Task prompt: Filter on the word "stick": copy each matching line from the listing below.

━━━━━━━━

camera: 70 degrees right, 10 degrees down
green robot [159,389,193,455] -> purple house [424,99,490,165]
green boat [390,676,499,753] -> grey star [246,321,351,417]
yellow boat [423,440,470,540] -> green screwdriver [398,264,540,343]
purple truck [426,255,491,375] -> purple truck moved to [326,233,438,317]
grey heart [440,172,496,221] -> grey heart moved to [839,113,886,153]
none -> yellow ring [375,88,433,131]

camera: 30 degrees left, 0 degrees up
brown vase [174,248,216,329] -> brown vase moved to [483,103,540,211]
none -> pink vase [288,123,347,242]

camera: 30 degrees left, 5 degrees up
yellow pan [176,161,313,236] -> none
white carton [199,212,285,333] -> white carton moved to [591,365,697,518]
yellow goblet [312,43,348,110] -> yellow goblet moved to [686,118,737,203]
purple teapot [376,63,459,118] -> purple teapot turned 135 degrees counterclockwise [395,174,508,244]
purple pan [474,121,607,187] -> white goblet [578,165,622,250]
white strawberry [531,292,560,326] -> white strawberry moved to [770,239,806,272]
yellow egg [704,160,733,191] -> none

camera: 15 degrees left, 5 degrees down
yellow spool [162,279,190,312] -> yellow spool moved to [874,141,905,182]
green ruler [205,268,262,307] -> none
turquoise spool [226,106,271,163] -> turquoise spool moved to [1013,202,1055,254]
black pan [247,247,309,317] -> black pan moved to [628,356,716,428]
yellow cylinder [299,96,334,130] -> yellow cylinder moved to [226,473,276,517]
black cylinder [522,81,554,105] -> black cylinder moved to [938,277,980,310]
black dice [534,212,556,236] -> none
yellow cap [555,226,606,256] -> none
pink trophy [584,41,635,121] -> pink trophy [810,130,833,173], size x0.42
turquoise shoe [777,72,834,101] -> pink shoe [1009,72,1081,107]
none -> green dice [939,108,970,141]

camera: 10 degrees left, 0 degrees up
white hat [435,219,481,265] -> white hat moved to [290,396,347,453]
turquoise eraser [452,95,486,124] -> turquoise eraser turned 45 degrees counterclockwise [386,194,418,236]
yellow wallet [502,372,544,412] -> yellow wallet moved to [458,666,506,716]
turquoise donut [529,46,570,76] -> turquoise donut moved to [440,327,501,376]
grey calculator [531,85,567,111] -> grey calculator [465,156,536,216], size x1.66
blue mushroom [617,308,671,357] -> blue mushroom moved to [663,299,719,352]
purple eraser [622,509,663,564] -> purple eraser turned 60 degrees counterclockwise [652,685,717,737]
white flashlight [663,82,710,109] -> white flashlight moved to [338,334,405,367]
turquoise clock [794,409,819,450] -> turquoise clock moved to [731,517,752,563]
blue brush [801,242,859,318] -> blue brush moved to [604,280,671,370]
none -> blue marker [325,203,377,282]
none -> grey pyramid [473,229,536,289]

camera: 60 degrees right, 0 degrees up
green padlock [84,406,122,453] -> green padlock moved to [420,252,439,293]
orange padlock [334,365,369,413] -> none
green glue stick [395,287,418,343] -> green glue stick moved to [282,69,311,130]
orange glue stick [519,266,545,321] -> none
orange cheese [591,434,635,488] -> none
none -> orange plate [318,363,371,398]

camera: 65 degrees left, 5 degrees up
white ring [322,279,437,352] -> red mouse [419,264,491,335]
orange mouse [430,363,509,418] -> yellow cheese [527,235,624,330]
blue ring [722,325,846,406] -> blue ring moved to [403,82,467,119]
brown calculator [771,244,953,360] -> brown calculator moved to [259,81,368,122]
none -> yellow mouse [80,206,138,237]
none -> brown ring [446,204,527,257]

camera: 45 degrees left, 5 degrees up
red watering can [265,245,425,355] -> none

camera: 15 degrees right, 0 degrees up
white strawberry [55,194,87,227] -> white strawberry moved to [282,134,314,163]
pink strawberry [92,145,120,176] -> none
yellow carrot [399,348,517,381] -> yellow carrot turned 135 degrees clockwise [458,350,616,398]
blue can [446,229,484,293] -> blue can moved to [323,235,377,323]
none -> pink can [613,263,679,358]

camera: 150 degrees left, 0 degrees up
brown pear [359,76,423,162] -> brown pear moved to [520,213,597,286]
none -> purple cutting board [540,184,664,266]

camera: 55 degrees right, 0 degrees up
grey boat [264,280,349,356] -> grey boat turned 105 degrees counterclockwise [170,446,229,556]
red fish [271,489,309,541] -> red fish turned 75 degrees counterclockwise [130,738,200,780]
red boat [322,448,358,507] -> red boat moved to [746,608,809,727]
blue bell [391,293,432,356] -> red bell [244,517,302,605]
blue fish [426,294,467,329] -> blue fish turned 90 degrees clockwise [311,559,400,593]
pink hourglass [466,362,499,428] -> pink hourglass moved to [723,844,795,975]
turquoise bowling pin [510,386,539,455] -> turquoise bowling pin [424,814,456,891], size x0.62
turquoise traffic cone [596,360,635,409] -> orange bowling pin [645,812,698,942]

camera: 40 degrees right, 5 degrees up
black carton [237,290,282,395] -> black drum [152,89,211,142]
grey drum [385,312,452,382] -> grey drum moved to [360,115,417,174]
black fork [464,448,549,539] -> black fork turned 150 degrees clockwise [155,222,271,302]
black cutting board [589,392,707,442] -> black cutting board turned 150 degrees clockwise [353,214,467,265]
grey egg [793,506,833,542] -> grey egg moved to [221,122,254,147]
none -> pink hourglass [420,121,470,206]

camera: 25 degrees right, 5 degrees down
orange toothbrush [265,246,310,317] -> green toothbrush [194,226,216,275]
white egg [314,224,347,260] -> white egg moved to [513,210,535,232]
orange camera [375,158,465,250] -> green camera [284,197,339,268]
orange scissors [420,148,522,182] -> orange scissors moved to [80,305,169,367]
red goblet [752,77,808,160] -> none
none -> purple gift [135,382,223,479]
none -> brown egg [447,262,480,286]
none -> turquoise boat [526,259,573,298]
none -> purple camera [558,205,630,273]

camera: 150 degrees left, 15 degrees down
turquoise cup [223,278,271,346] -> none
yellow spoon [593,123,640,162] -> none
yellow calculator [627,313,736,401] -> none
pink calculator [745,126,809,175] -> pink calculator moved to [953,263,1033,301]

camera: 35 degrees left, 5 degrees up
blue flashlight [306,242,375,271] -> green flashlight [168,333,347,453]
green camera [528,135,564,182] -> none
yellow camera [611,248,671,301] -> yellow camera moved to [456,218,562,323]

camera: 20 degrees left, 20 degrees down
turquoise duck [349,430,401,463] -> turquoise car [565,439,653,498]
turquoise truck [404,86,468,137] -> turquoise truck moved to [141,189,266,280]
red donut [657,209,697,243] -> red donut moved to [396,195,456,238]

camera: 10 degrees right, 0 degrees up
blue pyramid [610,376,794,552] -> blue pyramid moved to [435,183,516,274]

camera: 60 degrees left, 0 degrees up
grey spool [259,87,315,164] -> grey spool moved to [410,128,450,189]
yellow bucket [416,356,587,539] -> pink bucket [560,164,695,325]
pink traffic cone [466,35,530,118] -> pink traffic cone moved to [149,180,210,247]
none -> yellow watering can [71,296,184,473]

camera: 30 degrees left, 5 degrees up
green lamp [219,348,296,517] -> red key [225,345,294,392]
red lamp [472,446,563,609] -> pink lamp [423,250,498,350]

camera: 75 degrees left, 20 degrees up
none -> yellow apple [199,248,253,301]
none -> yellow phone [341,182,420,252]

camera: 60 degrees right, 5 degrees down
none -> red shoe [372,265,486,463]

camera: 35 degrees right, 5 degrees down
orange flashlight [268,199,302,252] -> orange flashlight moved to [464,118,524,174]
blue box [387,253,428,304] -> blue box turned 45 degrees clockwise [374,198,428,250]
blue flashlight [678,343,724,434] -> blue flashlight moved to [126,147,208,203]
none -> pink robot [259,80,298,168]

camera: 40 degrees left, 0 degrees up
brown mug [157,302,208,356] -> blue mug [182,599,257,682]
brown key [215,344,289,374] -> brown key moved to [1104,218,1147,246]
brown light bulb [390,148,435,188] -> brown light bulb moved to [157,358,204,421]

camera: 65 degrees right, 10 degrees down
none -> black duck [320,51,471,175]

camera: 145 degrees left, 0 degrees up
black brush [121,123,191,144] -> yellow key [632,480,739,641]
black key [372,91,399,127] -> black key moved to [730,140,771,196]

━━━━━━━━

Result of this exercise:
green glue stick [395,287,418,343] -> green glue stick moved to [282,69,311,130]
orange glue stick [519,266,545,321] -> none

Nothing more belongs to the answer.